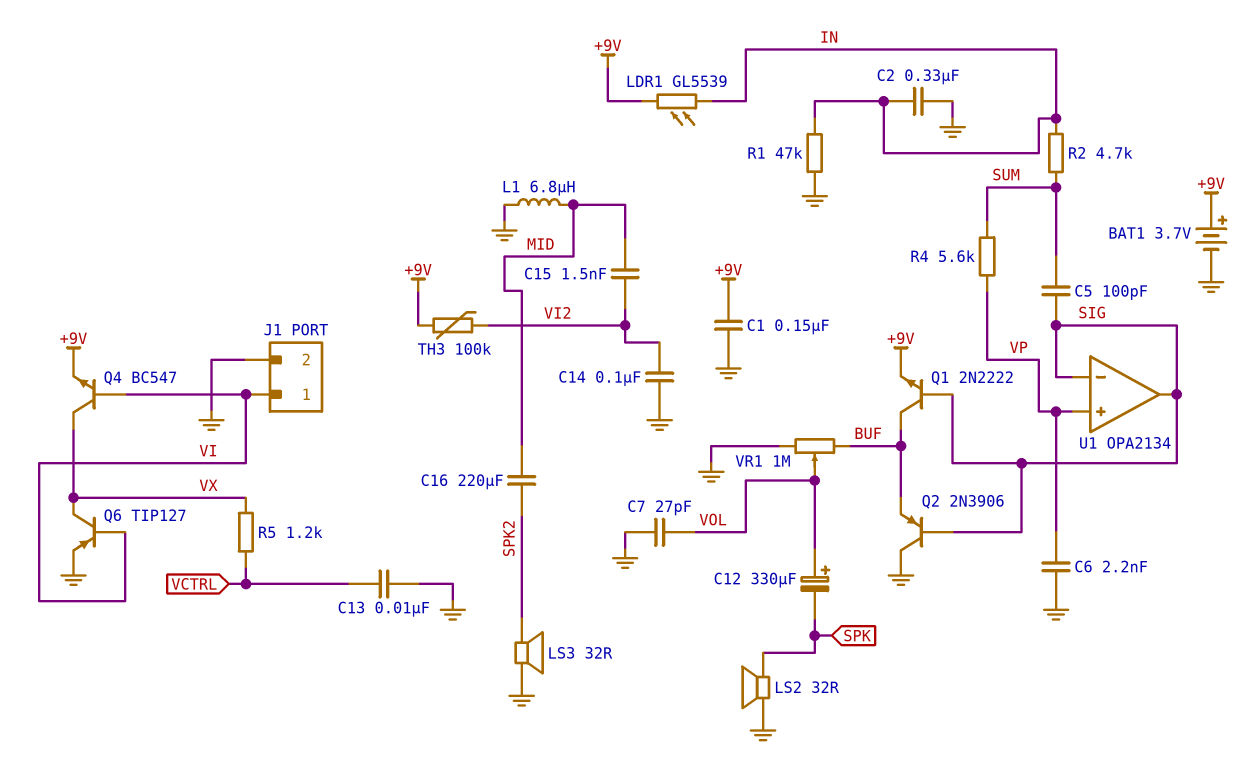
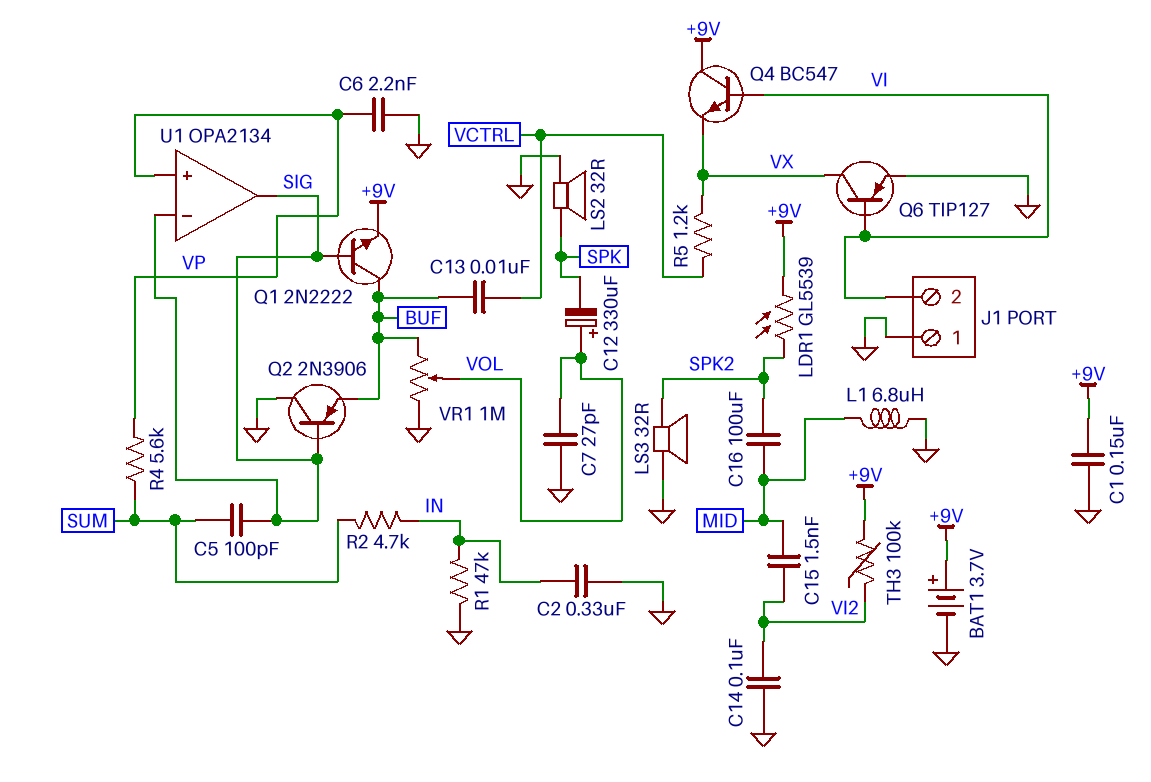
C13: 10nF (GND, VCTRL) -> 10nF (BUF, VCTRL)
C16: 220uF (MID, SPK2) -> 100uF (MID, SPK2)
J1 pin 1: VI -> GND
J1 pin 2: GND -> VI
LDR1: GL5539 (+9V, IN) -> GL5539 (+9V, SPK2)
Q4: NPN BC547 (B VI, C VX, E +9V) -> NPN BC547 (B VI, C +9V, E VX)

○ ○ ○

### Brief:
Images aside, return each entry above precisely as it stands.

### Answer section:
C13: 10nF (GND, VCTRL) -> 10nF (BUF, VCTRL)
C16: 220uF (MID, SPK2) -> 100uF (MID, SPK2)
J1 pin 1: VI -> GND
J1 pin 2: GND -> VI
LDR1: GL5539 (+9V, IN) -> GL5539 (+9V, SPK2)
Q4: NPN BC547 (B VI, C VX, E +9V) -> NPN BC547 (B VI, C +9V, E VX)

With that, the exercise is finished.